- [YOUR TASK] Check every line of the entries for the string "yellow" and return the ones that contain it.

┌──

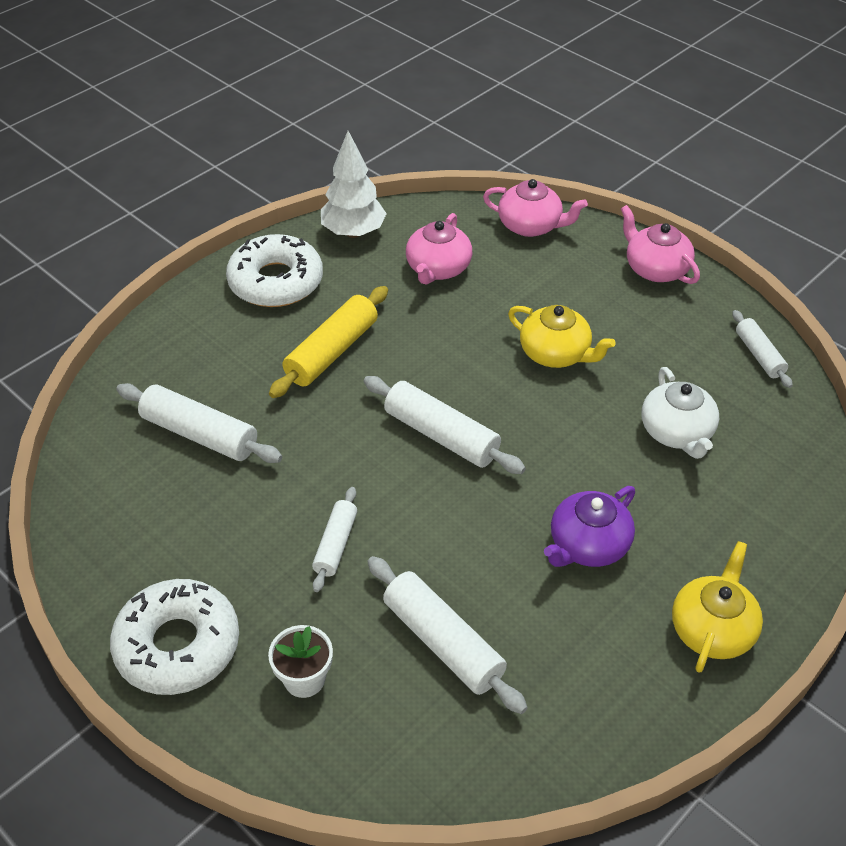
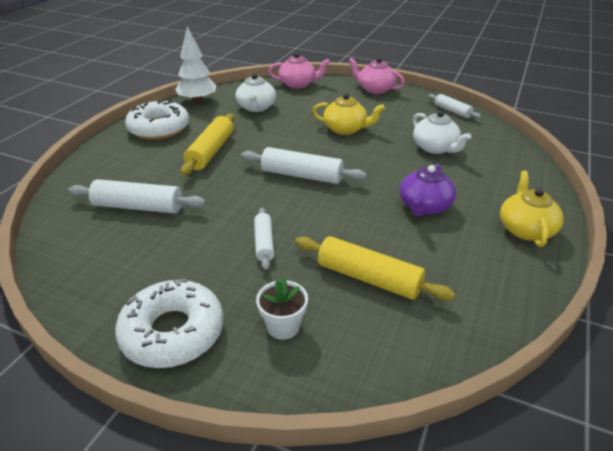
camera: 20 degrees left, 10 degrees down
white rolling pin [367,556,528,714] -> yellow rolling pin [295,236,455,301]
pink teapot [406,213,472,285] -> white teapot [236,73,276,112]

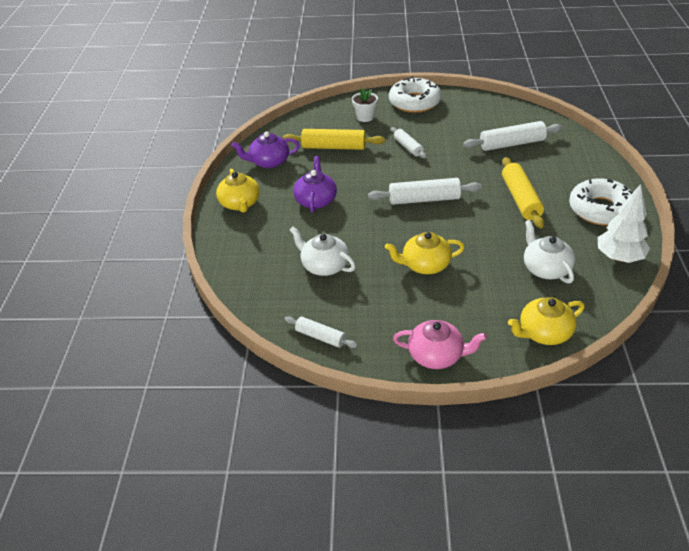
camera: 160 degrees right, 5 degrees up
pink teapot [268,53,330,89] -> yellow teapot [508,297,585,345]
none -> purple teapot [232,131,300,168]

└──

- [COMPLETED EXERCISE]
white rolling pin [367,556,528,714] -> yellow rolling pin [295,236,455,301]
pink teapot [268,53,330,89] -> yellow teapot [508,297,585,345]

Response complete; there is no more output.